Records from a dataset
_ _ _ _

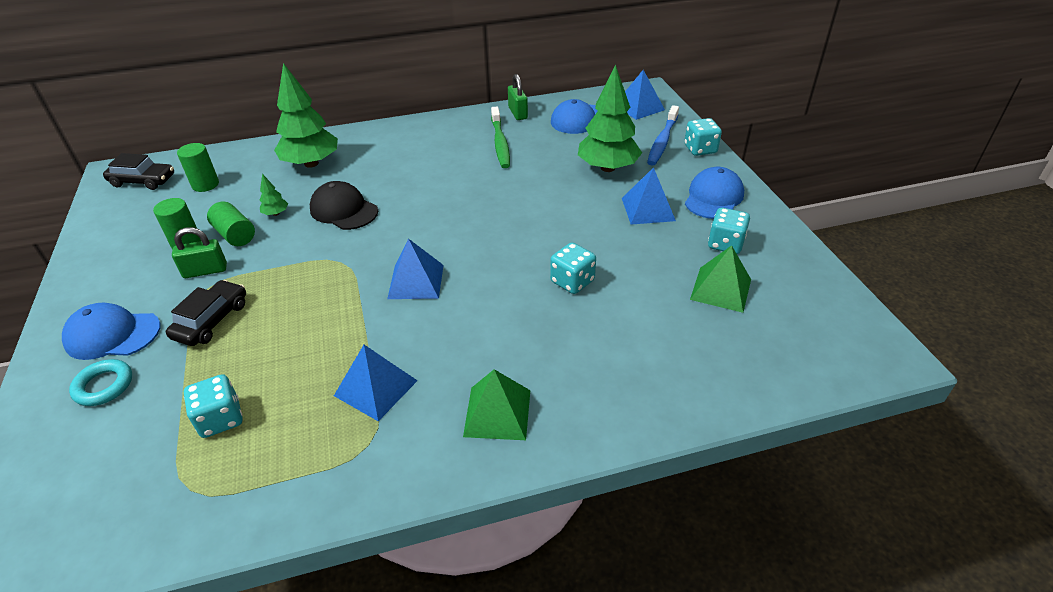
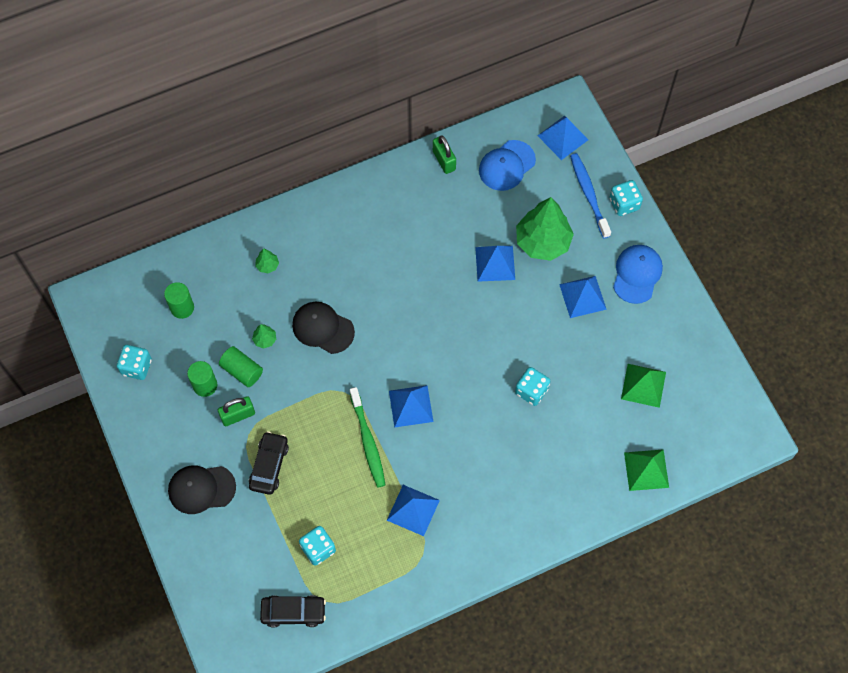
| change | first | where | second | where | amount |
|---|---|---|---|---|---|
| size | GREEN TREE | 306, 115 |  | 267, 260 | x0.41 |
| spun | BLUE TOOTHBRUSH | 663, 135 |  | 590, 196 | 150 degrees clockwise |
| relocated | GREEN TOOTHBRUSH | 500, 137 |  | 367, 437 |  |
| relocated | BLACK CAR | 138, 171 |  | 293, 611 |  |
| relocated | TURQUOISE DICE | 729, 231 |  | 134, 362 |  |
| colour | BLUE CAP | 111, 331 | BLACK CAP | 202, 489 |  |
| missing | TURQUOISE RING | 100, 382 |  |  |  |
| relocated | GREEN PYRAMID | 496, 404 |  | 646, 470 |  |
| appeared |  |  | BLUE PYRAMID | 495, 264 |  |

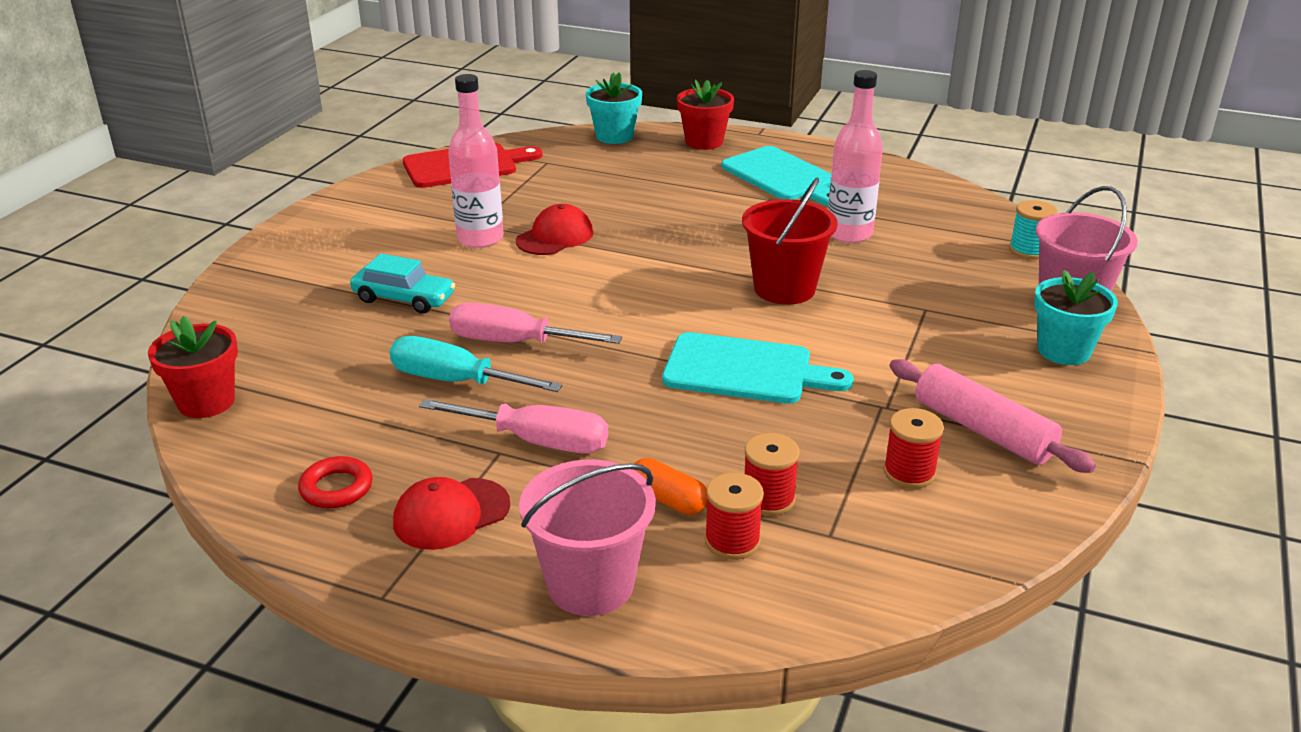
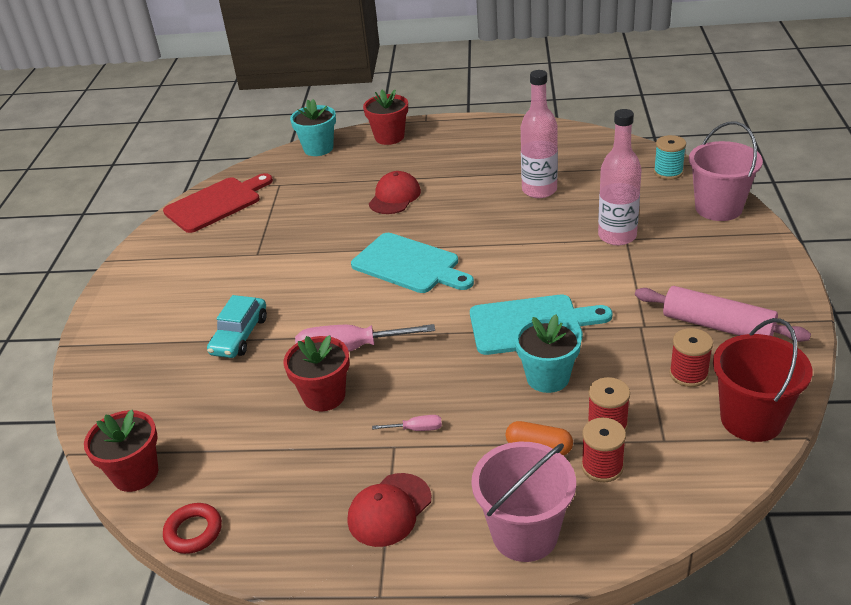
| change | first | where | second | where | amount |
|---|---|---|---|---|---|
| relocated | PINK BOTTLE | 475, 161 |  | 620, 177 |  |
| relocated | TURQUOISE CUTTING BOARD | 776, 176 |  | 412, 263 |  |
| relocated | RED BUCKET | 790, 241 |  | 762, 380 |  |
| relocated | RED CAP | 554, 229 |  | 395, 192 |  |
| spun | TURQUOISE CAR | 402, 283 |  | 237, 326 | 105 degrees clockwise |
| relocated | TURQUOISE FLOWER POT | 1076, 317 |  | 548, 353 |  |
| exchanged | TURQUOISE SCREWDRIVER | 476, 364 | RED FLOWER POT | 316, 373 |  |
| size | PINK SCREWDRIVER | 513, 426 |  | 407, 423 | x0.45 |
| relocated | RED RING | 335, 482 |  | 192, 528 |  |

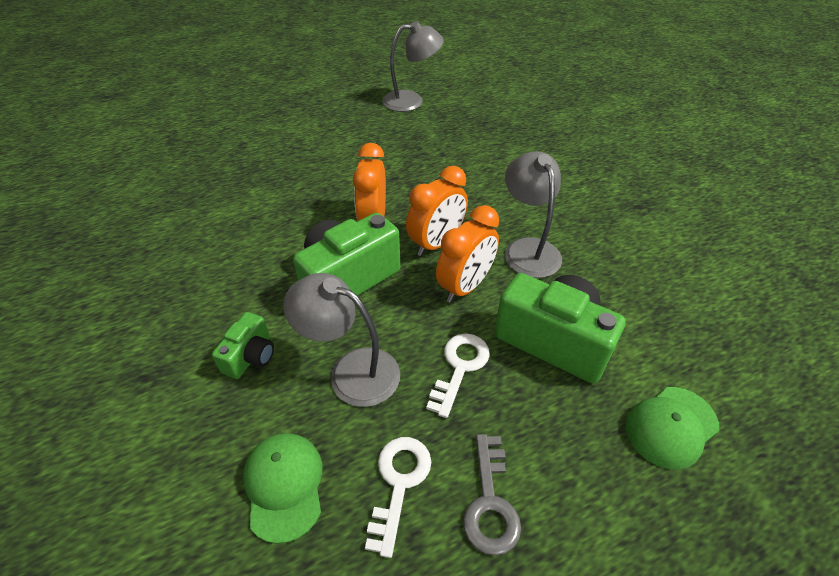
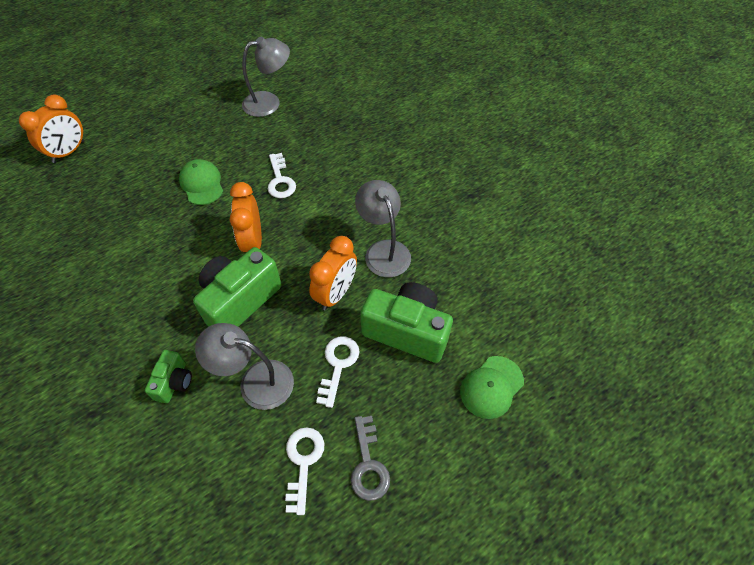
| change | first | where | second | where | amount |
|---|---|---|---|---|---|
| relocated | ORANGE CLOCK | 437, 211 |  | 51, 128 |  |
| relocated | GREEN CAP | 282, 488 |  | 201, 182 |  |
| appeared |  |  | WHITE KEY | 282, 175 |  |

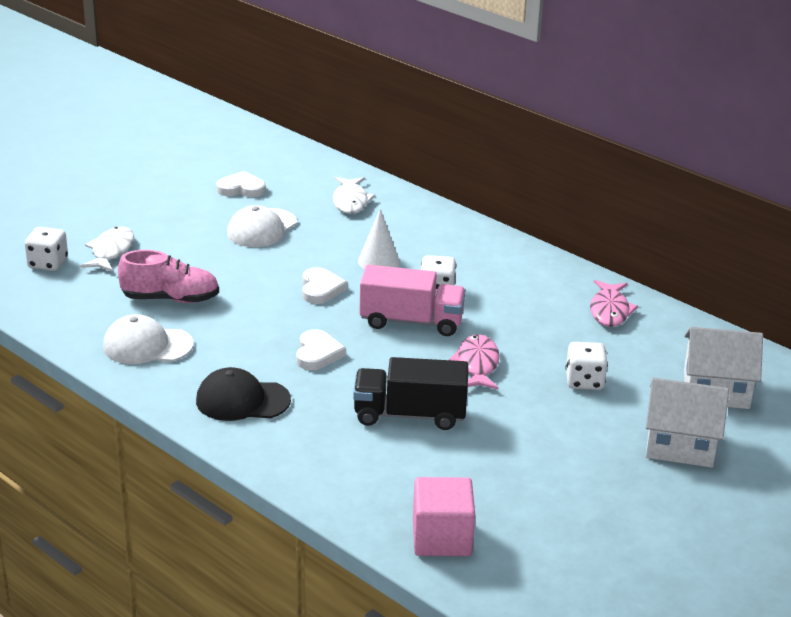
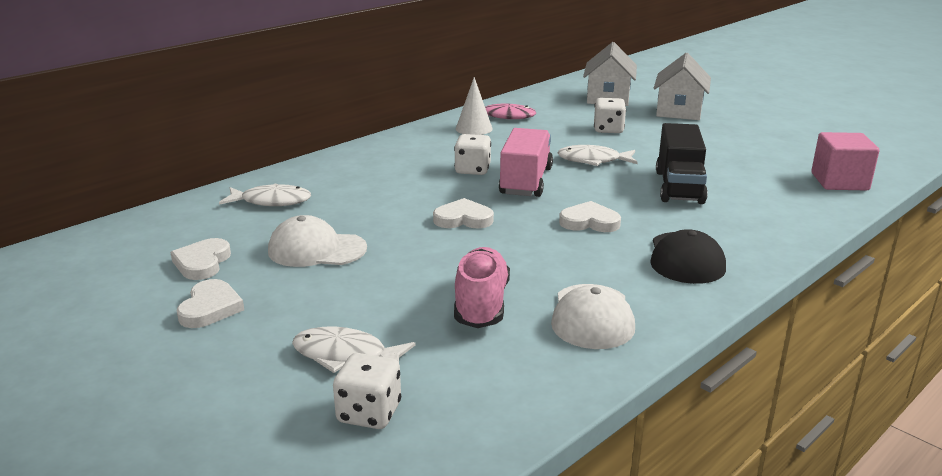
| change | first | where | second | where | amount |
|---|---|---|---|---|---|
| spun | WHITE CAP | 262, 226 |  | 317, 241 | 150 degrees clockwise |
| relocated | WHITE CONE | 379, 239 |  | 474, 106 |  |
| colour | PINK FISH | 474, 361 | WHITE FISH | 597, 155 |  |
| appeared |  |  | WHITE HEART | 210, 303 |  |

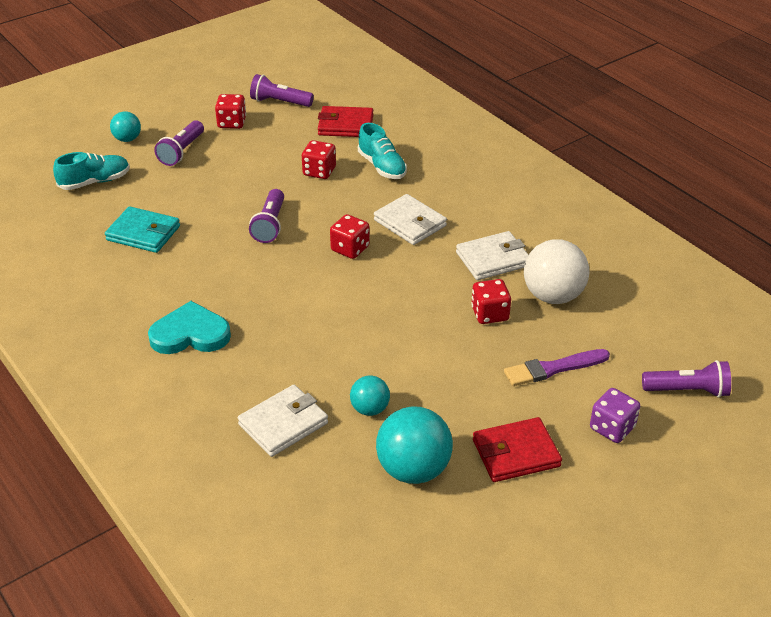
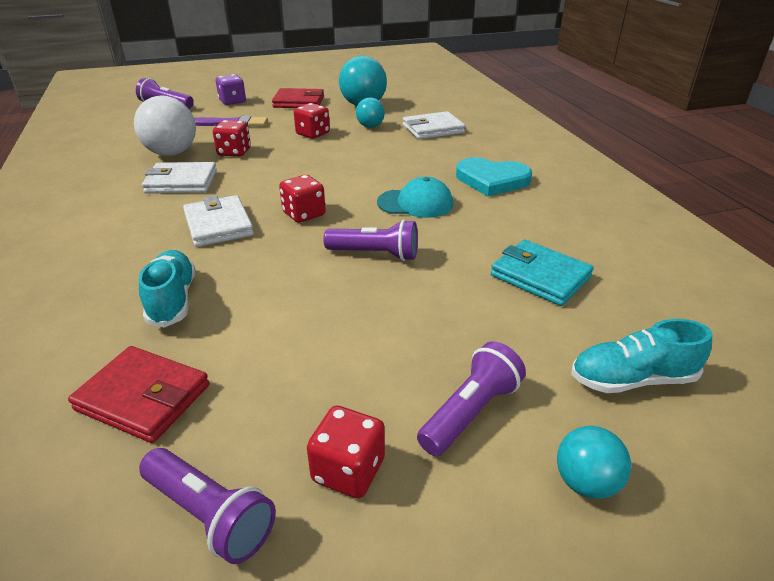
| change | first | where | second | where | amount |
|---|---|---|---|---|---|
| relocated | RED DICE | 319, 159 |  | 312, 121 |  |
| spun | PURPLE FLASHLIGHT | 266, 216 |  | 371, 240 | 75 degrees clockwise |
| appeared |  |  | TURQUOISE CAP | 415, 197 |  |

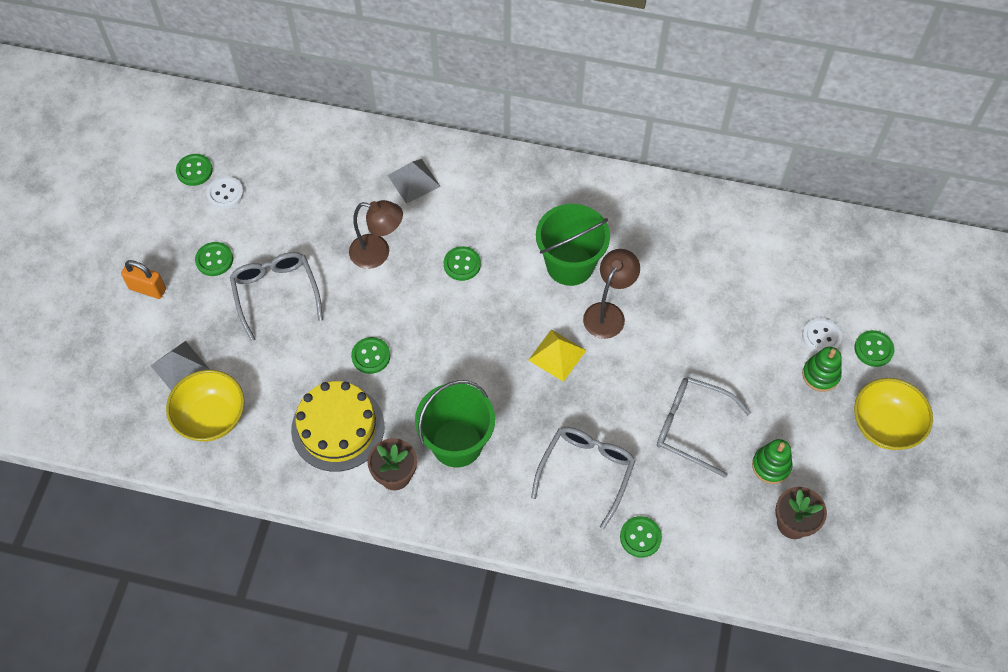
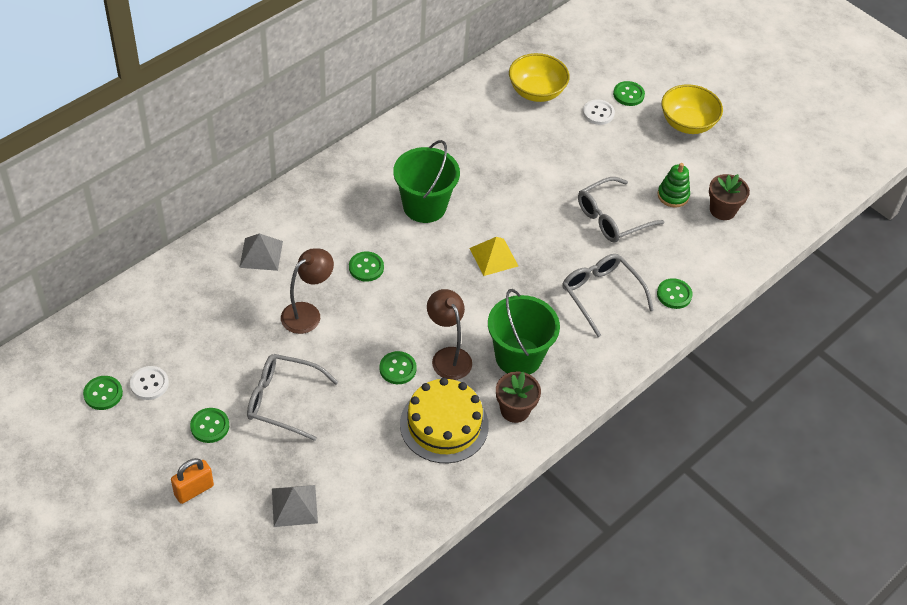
| change | first | where | second | where | amount |
|---|---|---|---|---|---|
| relocated | BROWN LAMP | 611, 294 |  | 449, 334 |  |
| missing | GREEN STACKING TOY | 822, 369 |  |  |  |
| relocated | YELLOW BOWL | 205, 405 |  | 539, 77 |  |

_ _ _ _

In the copy, omit the pictures and give every line of the data exactly.

— REPLY —
| change | first | where | second | where | amount |
|---|---|---|---|---|---|
| size | GREEN TREE | 306, 115 |  | 267, 260 | x0.41 |
| spun | BLUE TOOTHBRUSH | 663, 135 |  | 590, 196 | 150 degrees clockwise |
| relocated | GREEN TOOTHBRUSH | 500, 137 |  | 367, 437 |  |
| relocated | BLACK CAR | 138, 171 |  | 293, 611 |  |
| relocated | TURQUOISE DICE | 729, 231 |  | 134, 362 |  |
| colour | BLUE CAP | 111, 331 | BLACK CAP | 202, 489 |  |
| missing | TURQUOISE RING | 100, 382 |  |  |  |
| relocated | GREEN PYRAMID | 496, 404 |  | 646, 470 |  |
| appeared |  |  | BLUE PYRAMID | 495, 264 |  |

| change | first | where | second | where | amount |
|---|---|---|---|---|---|
| relocated | PINK BOTTLE | 475, 161 |  | 620, 177 |  |
| relocated | TURQUOISE CUTTING BOARD | 776, 176 |  | 412, 263 |  |
| relocated | RED BUCKET | 790, 241 |  | 762, 380 |  |
| relocated | RED CAP | 554, 229 |  | 395, 192 |  |
| spun | TURQUOISE CAR | 402, 283 |  | 237, 326 | 105 degrees clockwise |
| relocated | TURQUOISE FLOWER POT | 1076, 317 |  | 548, 353 |  |
| exchanged | TURQUOISE SCREWDRIVER | 476, 364 | RED FLOWER POT | 316, 373 |  |
| size | PINK SCREWDRIVER | 513, 426 |  | 407, 423 | x0.45 |
| relocated | RED RING | 335, 482 |  | 192, 528 |  |

| change | first | where | second | where | amount |
|---|---|---|---|---|---|
| relocated | ORANGE CLOCK | 437, 211 |  | 51, 128 |  |
| relocated | GREEN CAP | 282, 488 |  | 201, 182 |  |
| appeared |  |  | WHITE KEY | 282, 175 |  |

| change | first | where | second | where | amount |
|---|---|---|---|---|---|
| spun | WHITE CAP | 262, 226 |  | 317, 241 | 150 degrees clockwise |
| relocated | WHITE CONE | 379, 239 |  | 474, 106 |  |
| colour | PINK FISH | 474, 361 | WHITE FISH | 597, 155 |  |
| appeared |  |  | WHITE HEART | 210, 303 |  |

| change | first | where | second | where | amount |
|---|---|---|---|---|---|
| relocated | RED DICE | 319, 159 |  | 312, 121 |  |
| spun | PURPLE FLASHLIGHT | 266, 216 |  | 371, 240 | 75 degrees clockwise |
| appeared |  |  | TURQUOISE CAP | 415, 197 |  |

| change | first | where | second | where | amount |
|---|---|---|---|---|---|
| relocated | BROWN LAMP | 611, 294 |  | 449, 334 |  |
| missing | GREEN STACKING TOY | 822, 369 |  |  |  |
| relocated | YELLOW BOWL | 205, 405 |  | 539, 77 |  |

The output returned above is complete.